Collection entries

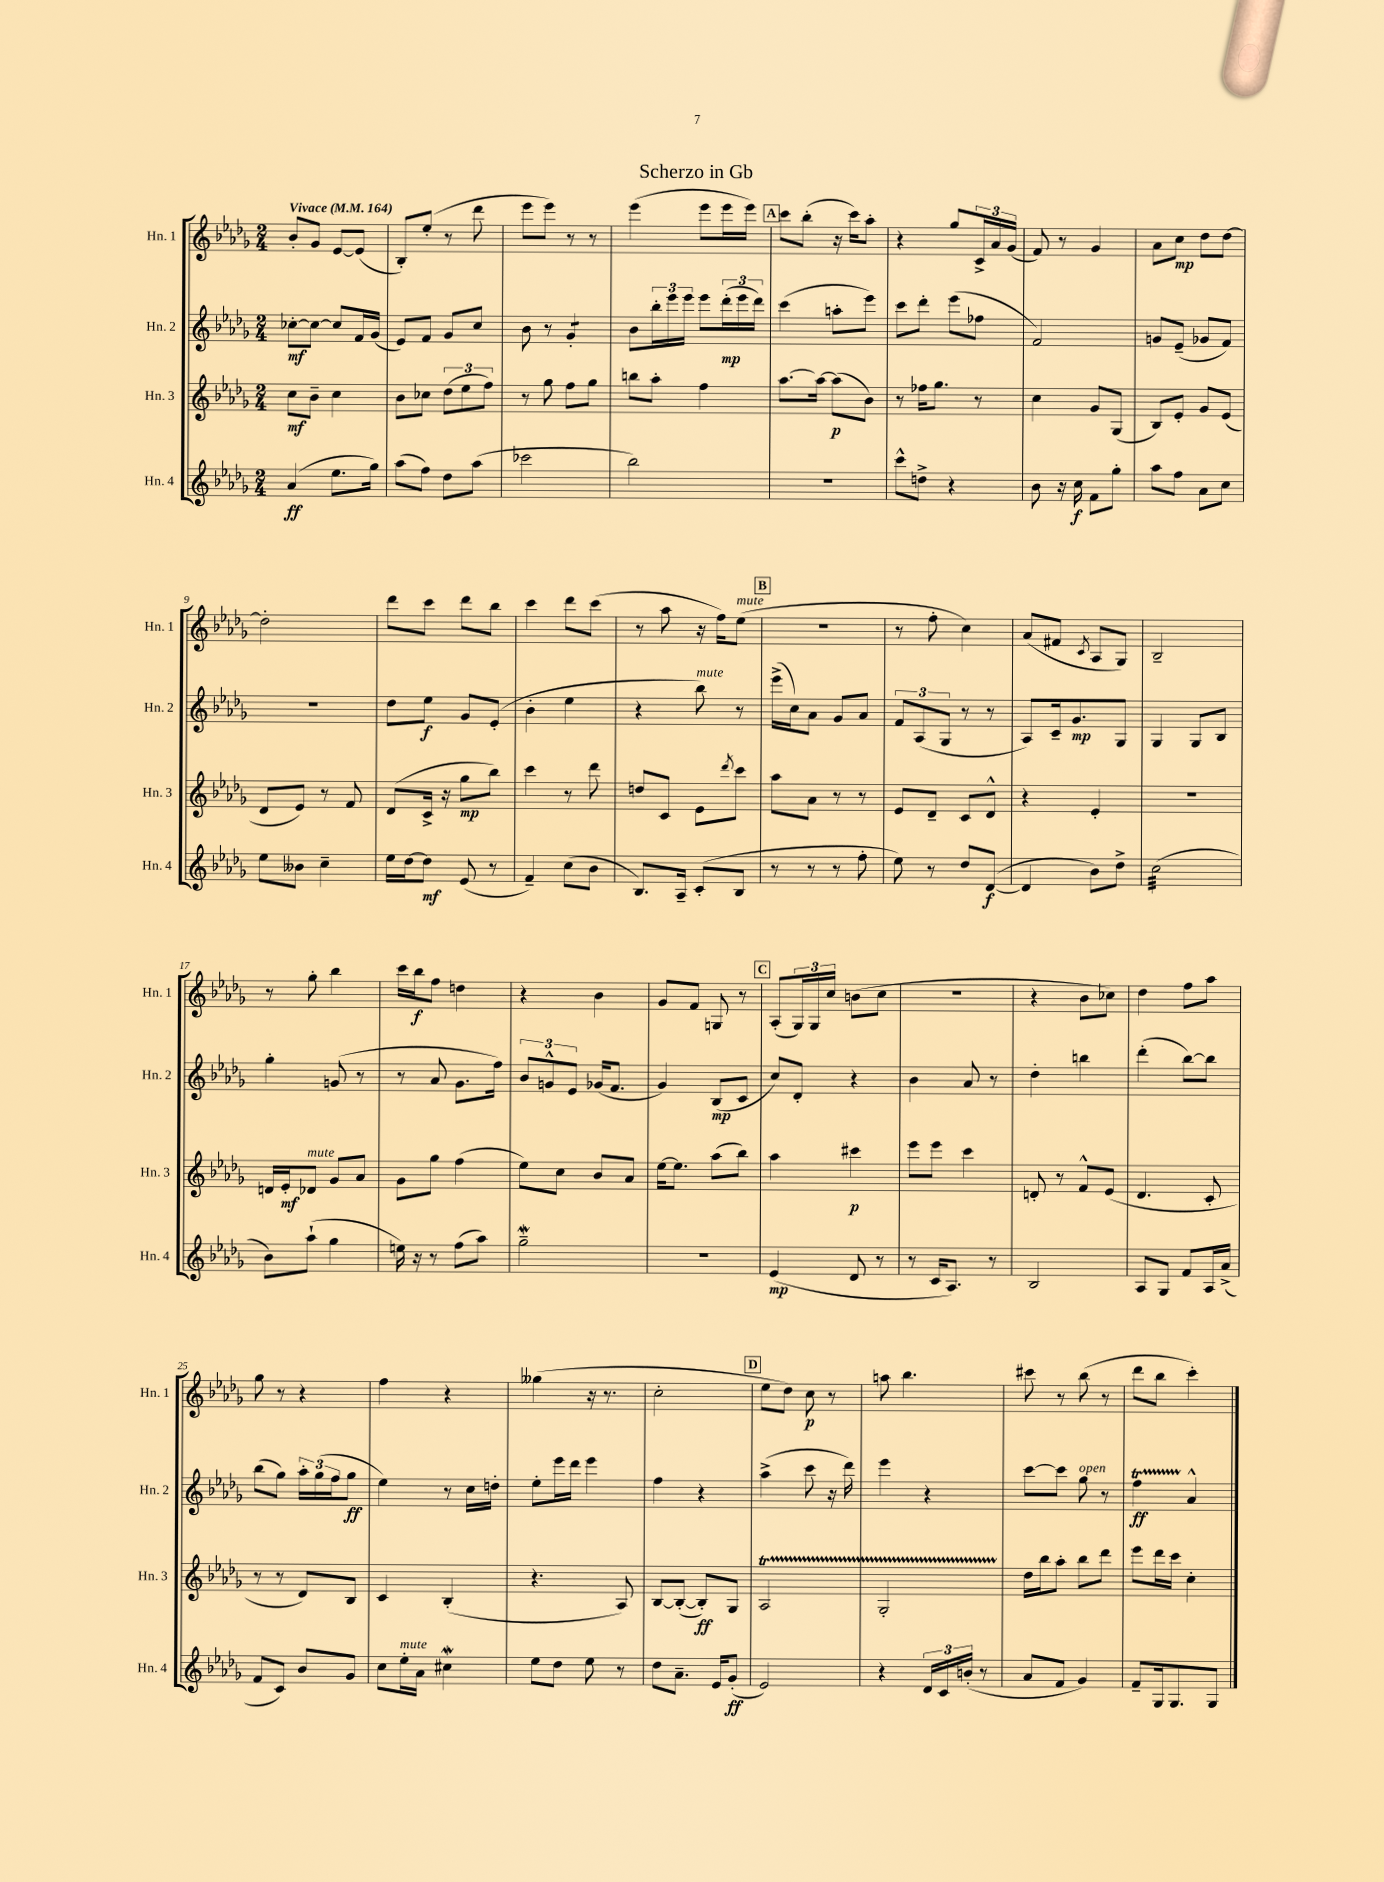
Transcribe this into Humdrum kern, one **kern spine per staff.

**kern	**kern	**kern	**kern
*staff4	*staff3	*staff2	*staff1
*clefG2	*clefG2	*clefG2	*clefG2
*k[b-e-a-d-g-]	*k[b-e-a-d-g-]	*k[b-e-a-d-g-]	*k[b-e-a-d-g-]
*M2/4	*M2/4	*M2/4	*M2/4
*MM164	*MM164	*MM164	*MM164
(4a-	8cc	[8cc-'	8b-'
.	8b-~	8cc-_	8g-
8.ee-	4cc	8cc-]	[8e-
.	.	16f	(8e-]
16gg-)	.	(16g-	.
=	=	=	=
(8aa-	8b-	8e-)	8B-')
8ff)	8cc-	8f	(8ee-'
8dd-	(12dd-	8g-	8r
.	12ee-	.	.
(8aa-	.	8cc	8ddd-
.	12ff)	.	.
=	=	=	=
2ccc-	8r	8b-	8eee-
.	8gg-	8r	8eee-)
.	8ff	4g-'	8r
.	8gg-	.	8r
=	=	=	=
2bb-)	8bb	8b-	(4eee-
.	8aa-'	24bb-'	.
.	.	24eee-	.
.	.	24eee-	.
.	4ff	8eee-	8eee-
.	.	(24ddd-'	16eee-
.	.	24eee-	.
.	.	.	16eee-)
.	.	24ddd-)	.
=	=	=	=
2r	[8.aa-	(4ccc	8ccc
.	.	.	(8bb-'
.	16aa-_	.	.
.	(8aa-]	8aa'	16r
.	.	.	16ccc)
.	8b-)	8eee-)	8aa-'
=	=	=	=
8ccc^^	8r	8ccc	4r
8dd^	16ff-	8ddd-'	.
.	8.gg-	.	.
4r	.	(8eee-	8gg-
.	8r	8ff-	24c^
.	.	.	24a-
.	.	.	(24g-
=	=	=	=
8b-	4cc	2f)	8f)
16r	.	.	8r
16cc	.	.	.
8f	8g-	.	4g-
8gg-'	(8G-	.	.
=	=	=	=
8aa-	8B-)	8g	8a-
8ff	8e-'	(8e-~	8cc
8a-	8g-	8g-	8dd-
8cc	(8e-	8f)	[8dd-
=	=	=	=
8ee-	8d-	2r	2dd-']
8b--	8e-)	.	.
4cc~	8r	.	.
.	8f	.	.
=	=	=	=
16ee-	(8d-	8dd-	8ddd-
[16dd-	.	.	.
8dd-]	16c^	8ee-	8ccc
.	16r	.	.
(8e-	8gg-	8g-	8ddd-
8r	8bb-)	(8e-'	8bb-
=	=	=	=
4f~)	4ccc	4b-'	4ccc
(8cc	8r	4ee-	8ddd-
8b-	8ddd-	.	(8ccc
=	=	=	=
8.B-)	8dd	4r	8r
.	8c	.	8aa-
16A-~	.	.	.
(8c'	8e-	8bb-)	16r
.	.	.	16ff)
.	8qddd-	.	.
8B-	8ccc	8r	(8ee-
=	=	=	=
8r	8aa-	(16eee-^	2r
.	.	16cc)	.
8r	8a-	8a-	.
8r	8r	8g-	.
8ff'	8r	8a-	.
=	=	=	=
8ee-)	8e-	12f	8r
.	.	(12A-	.
8r	8d-~	.	8ff'
.	.	12G-	.
8dd-	8c	8r	4cc)
([8d-	8d-^^	8r	.
=	=	=	=
4d-]	4r	8A-)	(8a-
.	.	16c~	8f#
.	.	8.g-	.
.	.	.	8qc
8b-)	4e-'	.	8A-
8dd-^	.	8G-	8G-)
=	=	=	=
(2cc	2r	4G-	2B-~
.	.	8G-	.
.	.	8B-	.
=	=	=	=
8b-)	16d	4gg-'	8r
.	16e-'	.	.
(8aa-`	8d-	.	8gg-'
4gg-	8g-	(8g	4bb-
.	8a-	8r	.
=	=	=	=
16ee)	8g-	8r	16ccc
16r	.	.	16bb-
8r	8gg-	8a-	8ff
(8ff	(4ff	8.g-	4dd
8aa-)	.	.	.
.	.	16ff)	.
=	=	=	=
2gg-~	8ee-)	12b-	4r
.	.	12g^^	.
.	8cc	.	.
.	.	12e-	.
.	8b-	(16g-	4b-
.	.	8.f	.
.	8a-	.	.
=	=	=	=
2r	[16ee-	4g-)	8g-
.	8.ee-]	.	.
.	.	.	8f
.	(8aa-	(8B-	8G
.	8bb-)	8c	8r
=	=	=	=
(4e-	4aa-	8cc)	(8A-'
.	.	8d-'	24G-)
.	.	.	24G-
.	.	.	24cc
8d-	4ccc#	4r	(8b
8r	.	.	8cc
=	=	=	=
8r	8eee-	4b-	2r
16c	8eee-	.	.
8.A-)	.	.	.
.	4ccc	8a-	.
8r	.	8r	.
=	=	=	=
2B-	8d'	4dd-'	4r
.	8r	.	.
.	8f^^	4bb	8b-
.	(8e-	.	8cc-)
=	=	=	=
8A-	4.d-	(4ddd-'	4dd-
8G-	.	.	.
8f	.	[8bb-)	8ff
16A-	8c'	8bb-]	8aa-
(16a-^	.	.	.
=	=	=	=
8f	8r	(8bb-	8gg-
8c)	8r	8gg-)	8r
8b-	8d-)	24aa-'	4r
.	.	(24gg-	.
.	.	24ff	.
8g-	8B-	8gg-	.
=	=	=	=
8cc	4c	4ee-)	4ff
16ee-'	.	.	.
16a-	.	.	.
4cc#	(4B-'	8r	4r
.	.	16cc	.
.	.	16dd'	.
=	=	=	=
8ee-	4.r	8ee-'	(4gg--
8dd-	.	16eee-	.
.	.	16ddd-	.
8ee-	.	4eee-	16r
.	.	.	8.r
8r	8A-)	.	.
=	=	=	=
8dd-	[8B-	4ff	2cc'
8.a-~	(8B-'_	.	.
.	8B-'])	4r	.
16e-	.	.	.
(8g-'	8G-	.	.
=	=	=	=
2e-)	2A-	(4aa-^	8ee-
.	.	.	8dd-)
.	.	8ccc	8cc
.	.	16r	8r
.	.	16ddd-)	.
=	=	=	=
4r	2G-'	4eee-	8aa
.	.	.	4.bb-
24d-	.	4r	.
24c	.	.	.
(24b'	.	.	.
8r	.	.	.
=	=	=	=
8a-	16dd-	[8ccc	8ccc#
.	16bb-	.	.
8f	8aa-'	8ccc]	8r
4g-)	8bb-	8gg-	(8bb-
.	8ddd-	8r	8r
=	=	=	=
8f~	8eee-	4ff	8ddd-
16G-	16ddd-	.	8bb-
8.G-	16ccc	.	.
.	4cc'	4a-^^	4ccc')
8G-	.	.	.
==	==	==	==
*-	*-	*-	*-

- WHAT YOU NEED TO DO
Please report every line of the listing above that contains the string "kern".

- TASK RESPONSE
Transcribe this into Humdrum kern, one **kern spine per staff.
**kern	**kern	**kern	**kern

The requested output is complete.